▶ _DIRECTIONS_
From the line containing "camera: 25 degrees left, 0 degrees up" to the end of the entries, return every line exactly, both ends included, and add nothing.
***
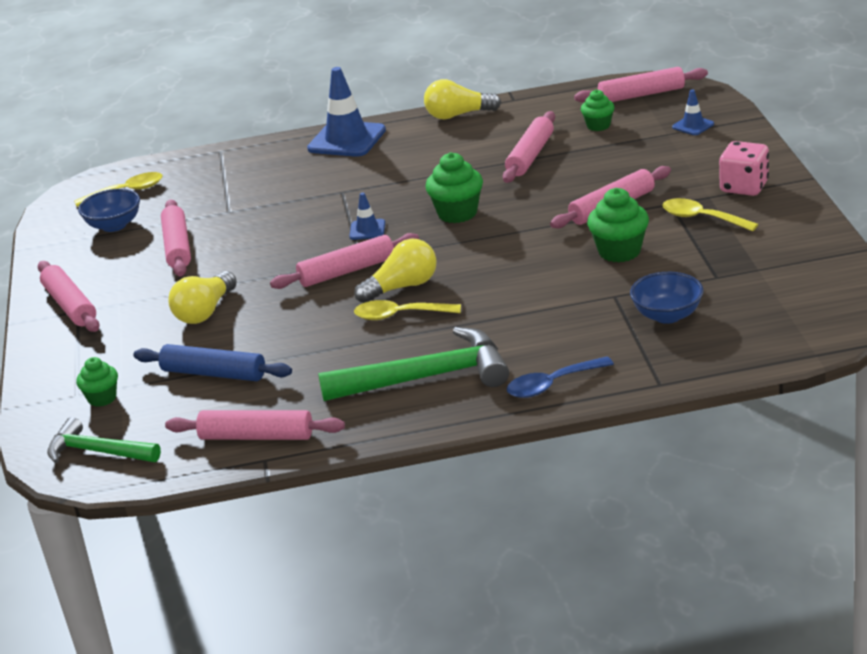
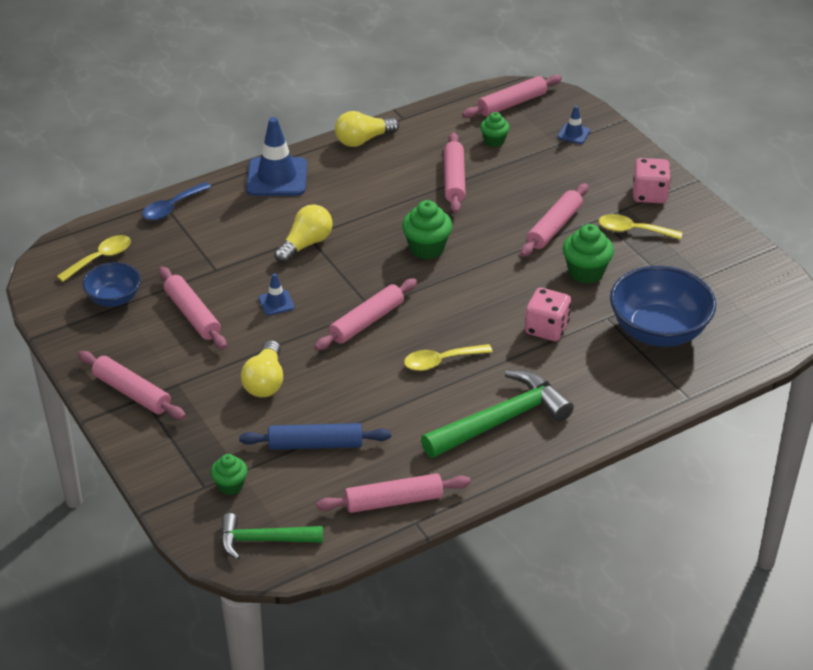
camera: 25 degrees left, 10 degrees up
blue traffic cone [350,193,385,240] -> blue traffic cone moved to [258,273,295,316]
yellow light bulb [354,238,437,303] -> yellow light bulb moved to [274,204,333,263]
blue spoon [507,356,614,398] -> blue spoon moved to [142,182,211,220]
blue bowl [630,272,703,324] -> blue bowl [610,266,716,347], size x1.77
none -> pink dice [525,288,571,341]

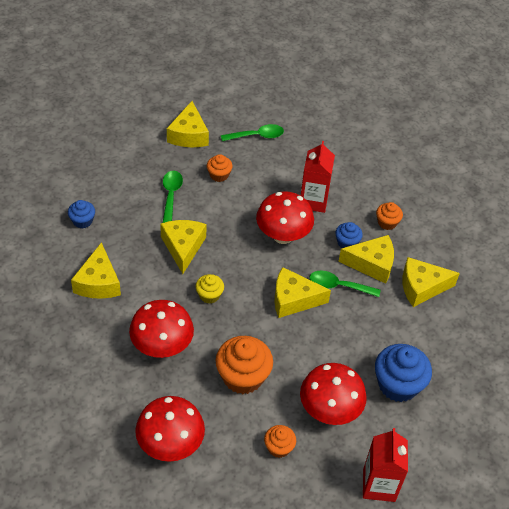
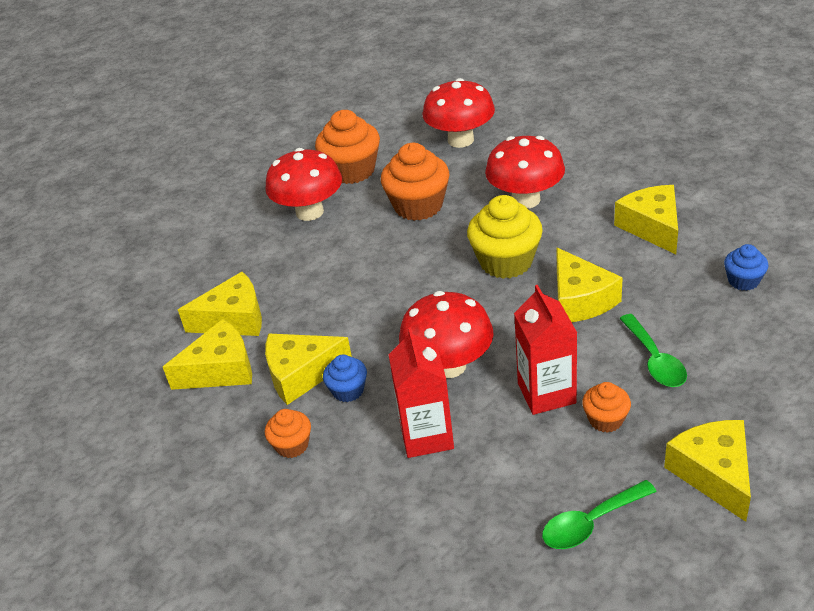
camera: 170 degrees right, 10 degrees down
yellow cupcake [196,274,224,304] -> yellow cupcake [467,195,543,279], size x1.87
orange cupcake [264,425,296,458] -> orange cupcake [315,110,380,184], size x1.87
yellow cheese [274,267,331,318] -> yellow cheese moved to [178,272,262,336]
green spoon [310,271,380,297] -> none
red carton [363,428,408,502] -> red carton moved to [514,285,577,415]
blue cupcake [375,344,432,402] -> none

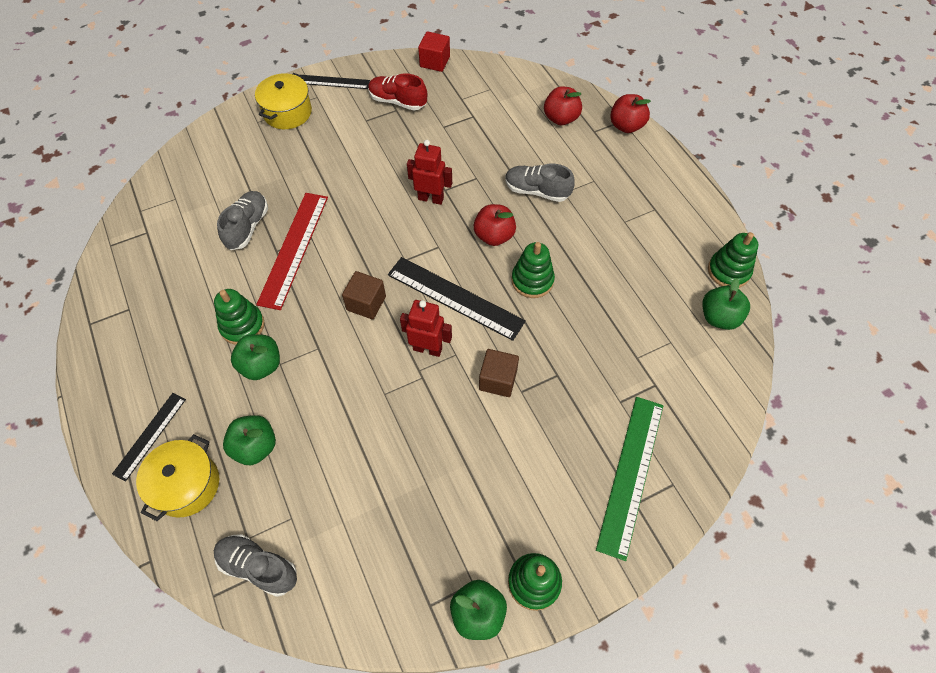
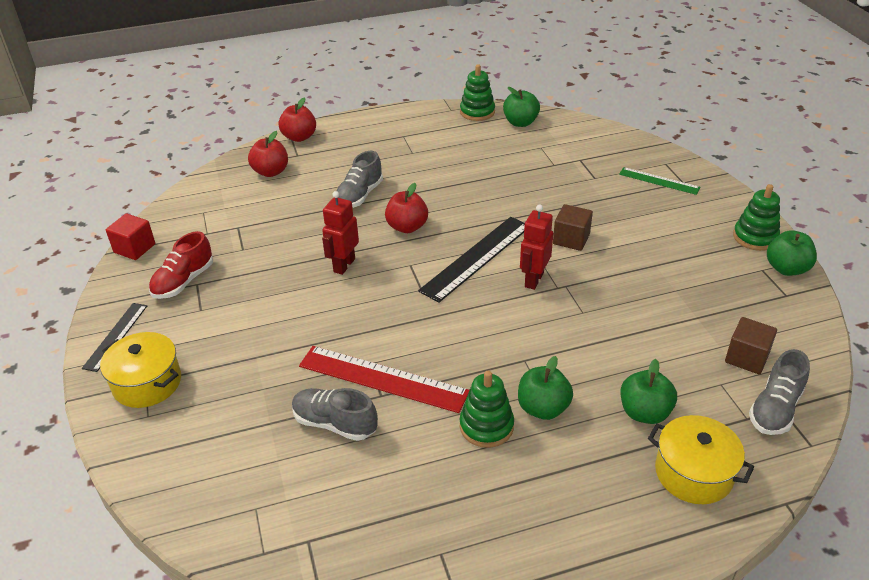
camera: 80 degrees left, 20 degrees down
black ruler [112,393,186,482] -> none
brown cube [342,271,386,319] -> brown cube moved to [725,317,777,374]
green stacking toy [511,242,555,298] -> none
green ruler [596,397,663,561] -> green ruler [619,167,701,195], size x0.59

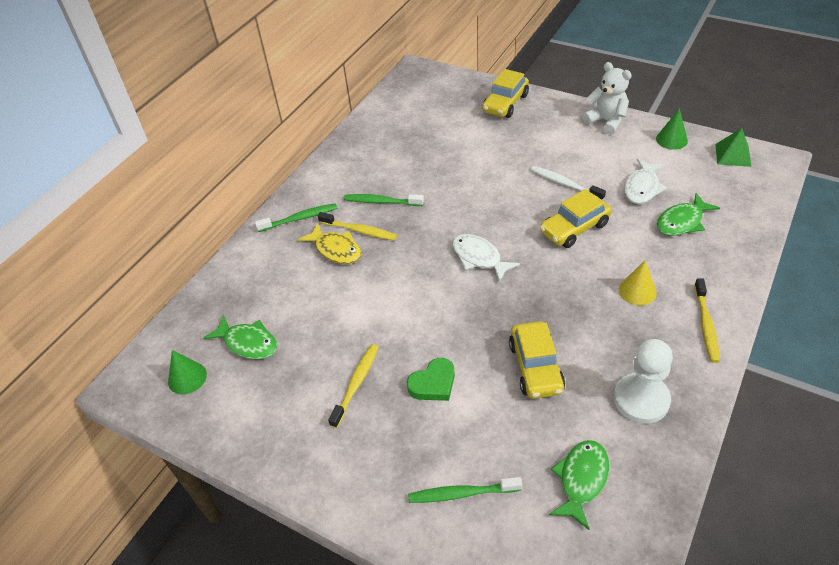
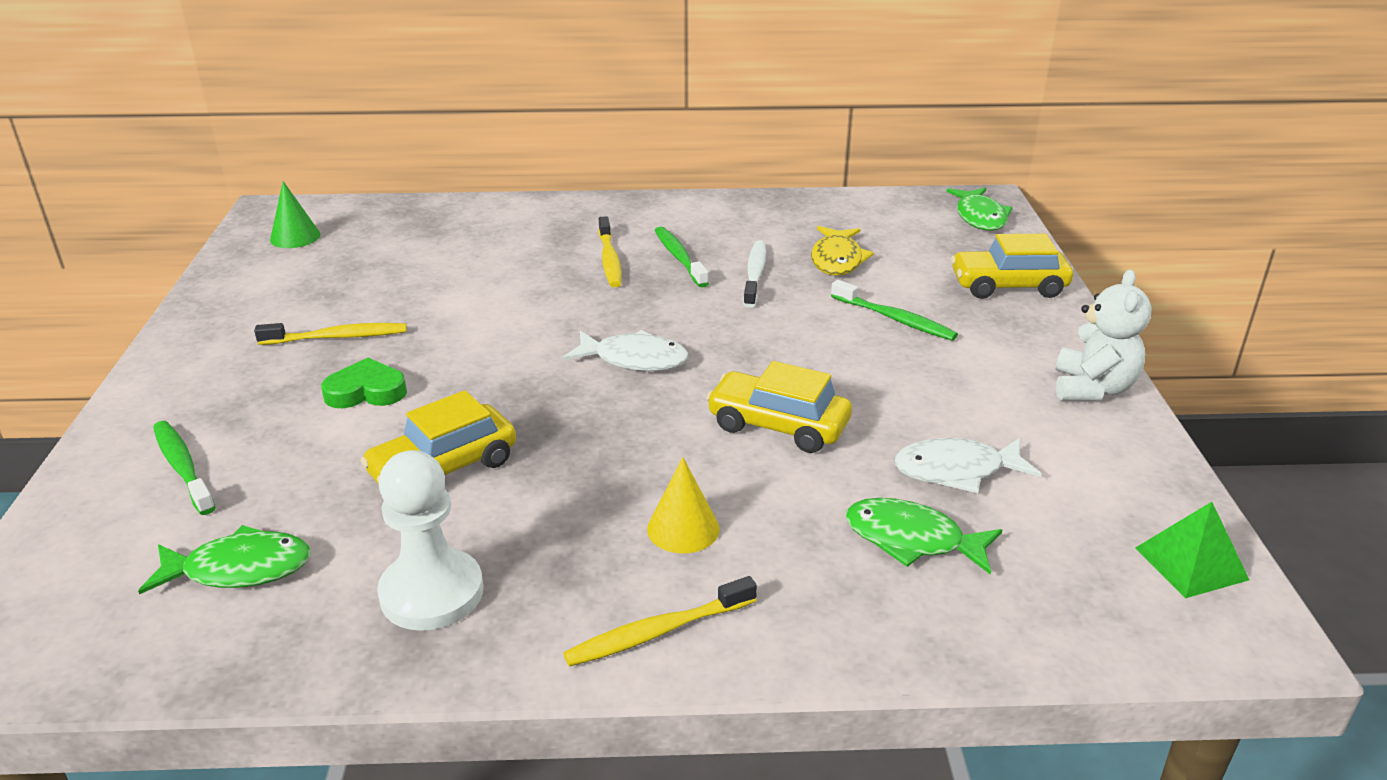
camera: 55 degrees right, 15 degrees down
green fish [203,315,277,359] -> green fish moved to [947,188,1013,231]
green toothbrush [255,203,337,232] -> green toothbrush moved to [831,280,958,341]
yellow fish [298,223,361,264] -> yellow fish moved to [811,226,874,275]
green heart [407,358,455,401] -> green heart turned 150 degrees clockwise [321,358,407,408]
white fish [452,234,520,282] -> white fish turned 90 degrees clockwise [563,330,688,371]
white toothbrush [531,166,606,200] -> white toothbrush moved to [743,240,766,308]
green cone [656,108,688,150] -> none

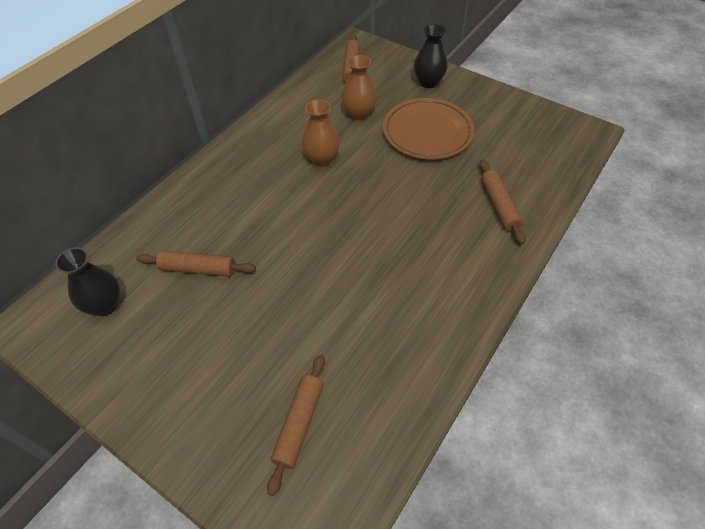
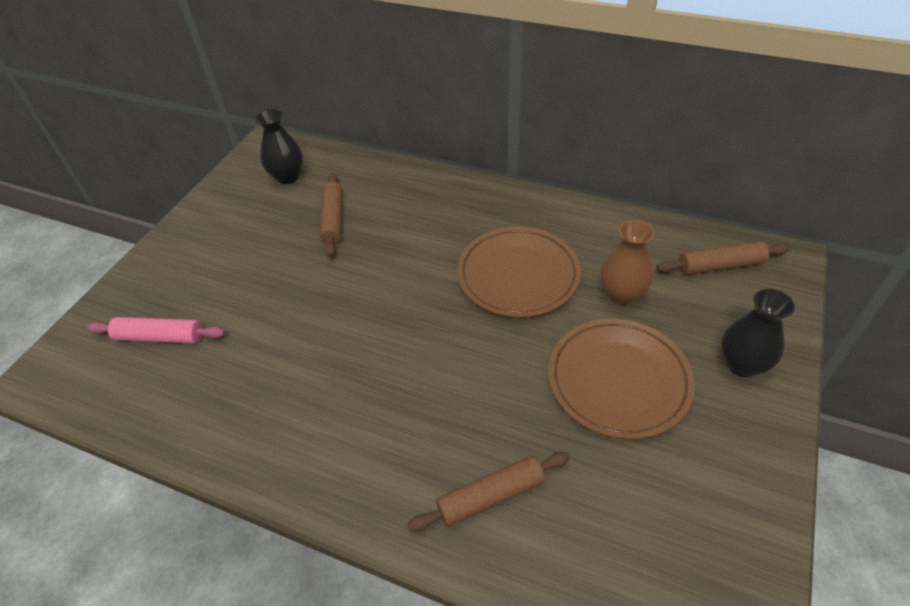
camera: 80 degrees right, 5 degrees down
brown rolling pin [267,355,325,496] -> pink rolling pin [87,317,225,343]
brown vase [302,99,340,166] -> brown plate [457,226,581,317]

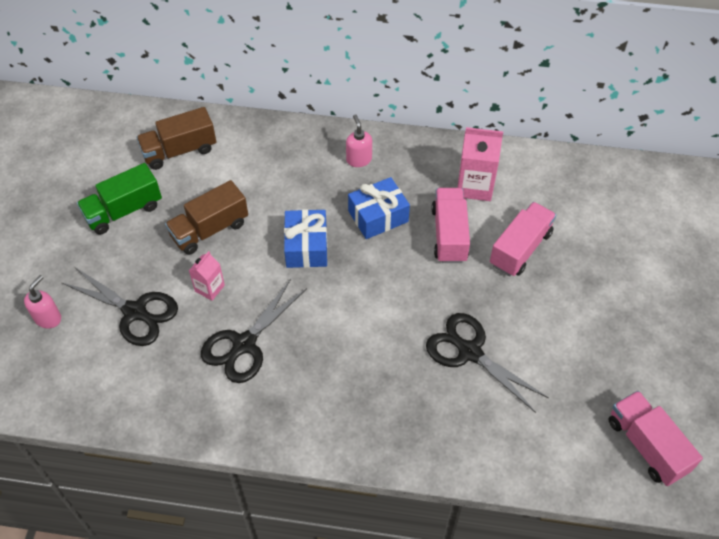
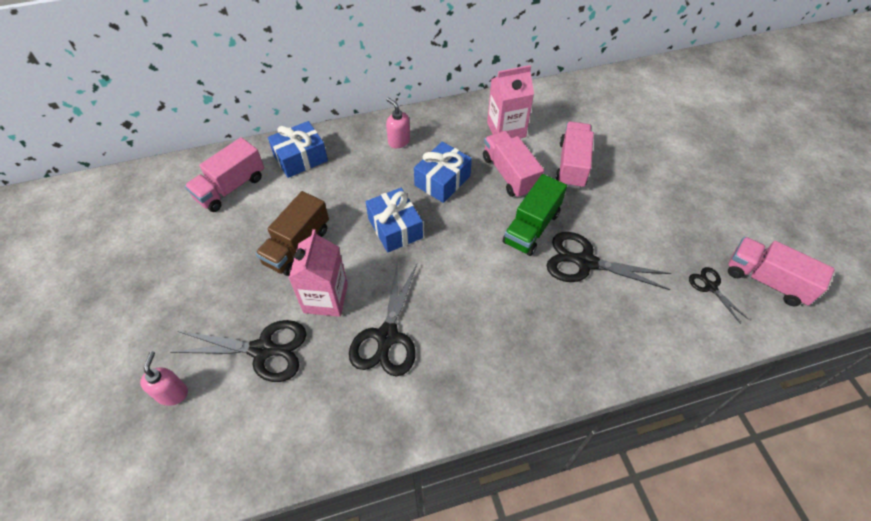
camera: 25 degrees left, 0 degrees up
green truck [77,163,162,234] -> green truck moved to [503,174,567,256]
brown truck [136,107,216,170] -> pink truck [185,137,264,212]
pink carton [189,251,225,301] -> pink carton [289,229,348,317], size x1.71
none -> blue gift [268,121,328,178]
none -> black scissors [689,267,749,324]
***
▶ _REPLY TO THE EXERCISE_
camera: 25 degrees left, 0 degrees up
green truck [77,163,162,234] -> green truck moved to [503,174,567,256]
brown truck [136,107,216,170] -> pink truck [185,137,264,212]
pink carton [189,251,225,301] -> pink carton [289,229,348,317], size x1.71
none -> blue gift [268,121,328,178]
none -> black scissors [689,267,749,324]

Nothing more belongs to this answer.